[Supplied records]
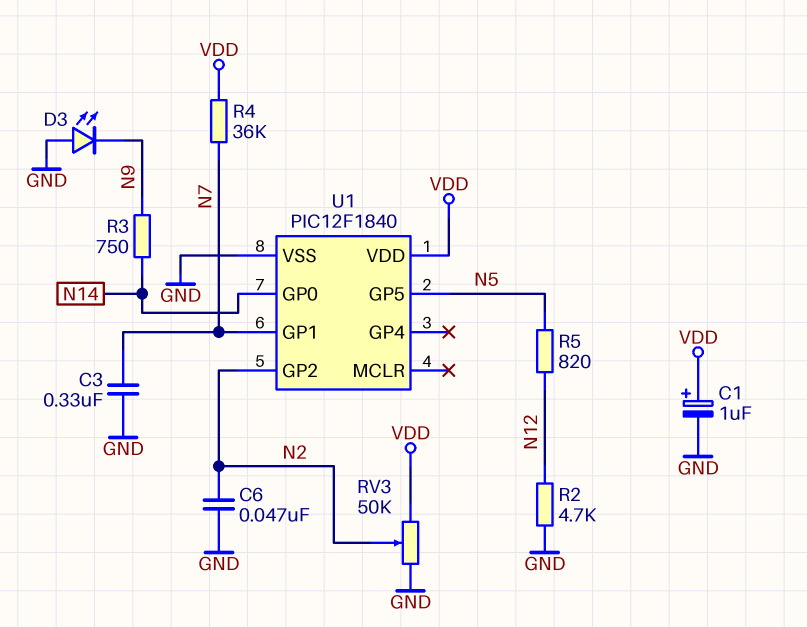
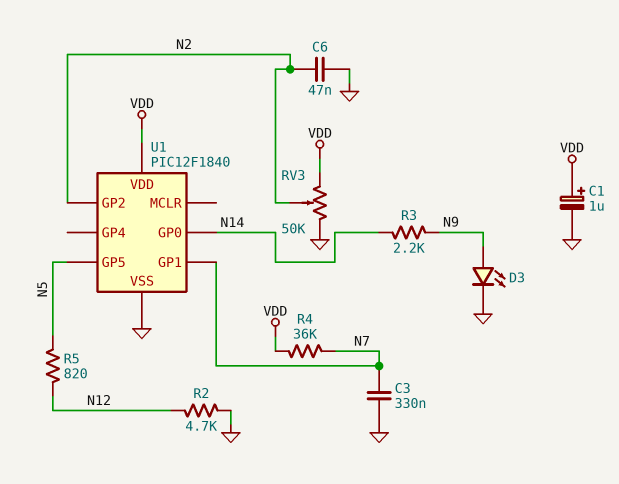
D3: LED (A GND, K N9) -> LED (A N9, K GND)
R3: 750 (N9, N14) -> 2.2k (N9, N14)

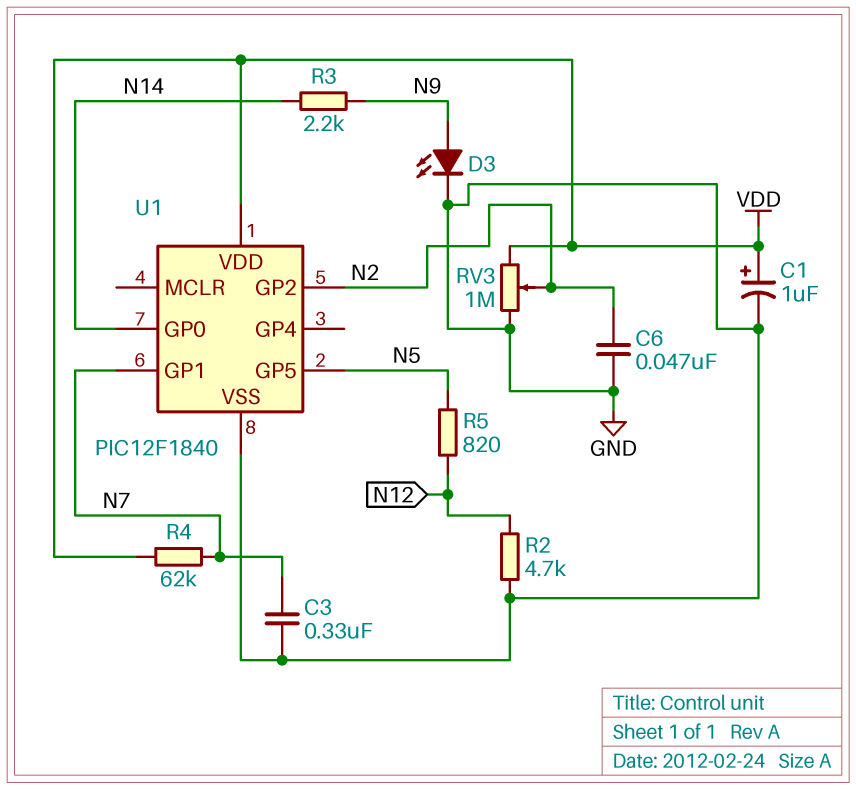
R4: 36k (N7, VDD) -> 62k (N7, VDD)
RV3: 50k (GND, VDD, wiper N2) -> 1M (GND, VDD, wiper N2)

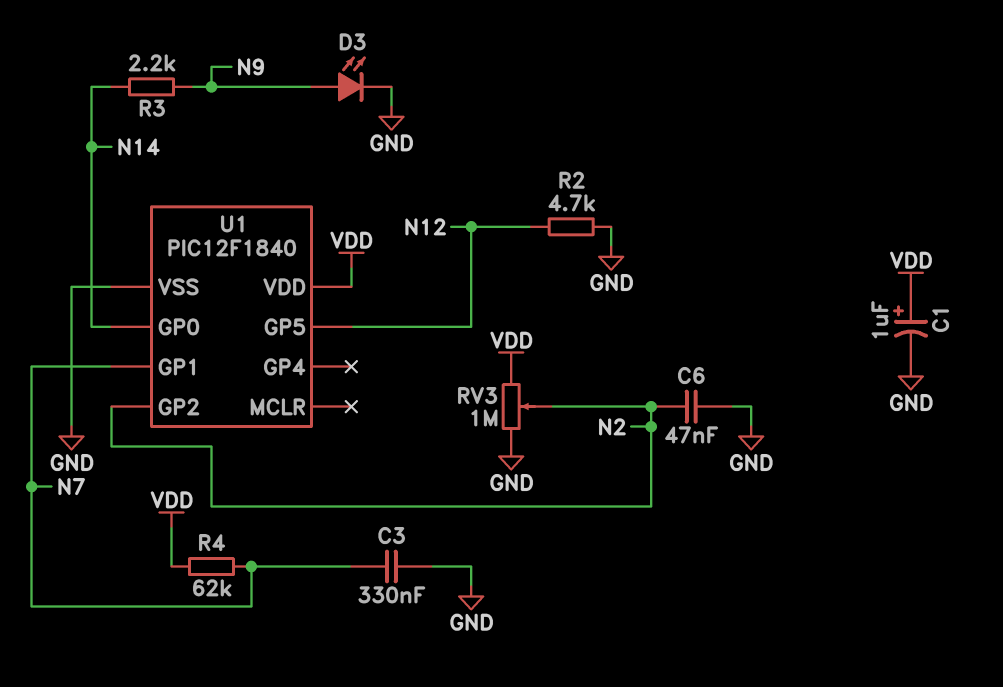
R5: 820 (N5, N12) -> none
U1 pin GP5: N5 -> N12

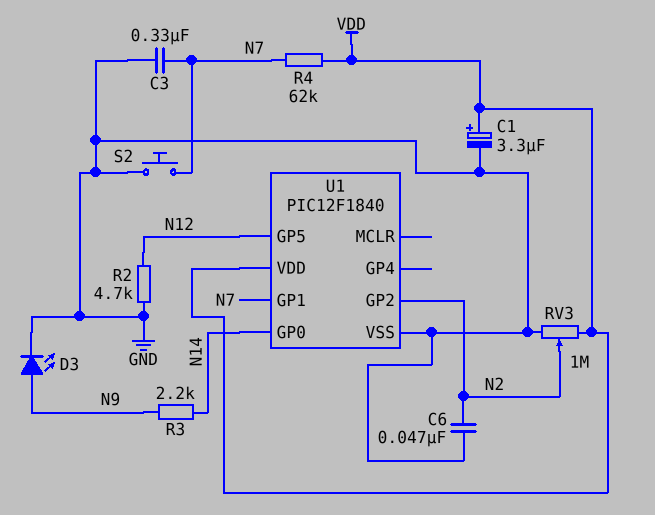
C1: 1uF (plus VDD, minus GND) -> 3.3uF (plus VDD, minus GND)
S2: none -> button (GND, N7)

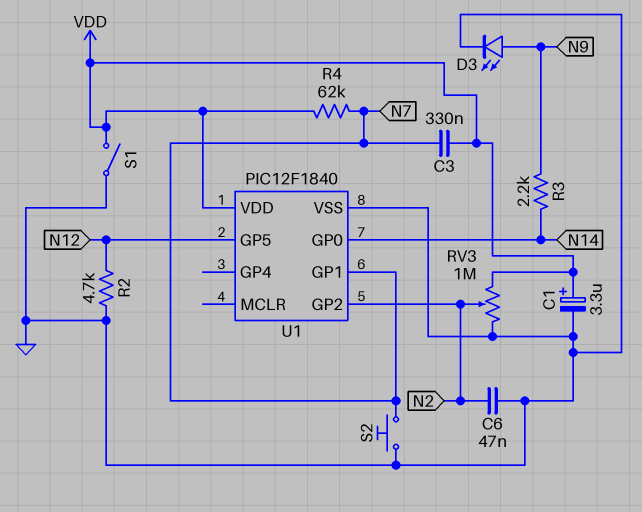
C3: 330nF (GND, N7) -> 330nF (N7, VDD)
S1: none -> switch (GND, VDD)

[Assigned task]
From the entries above, list each line with "none" in it.

[Result of the task]
R5: 820 (N5, N12) -> none
S2: none -> button (GND, N7)
S1: none -> switch (GND, VDD)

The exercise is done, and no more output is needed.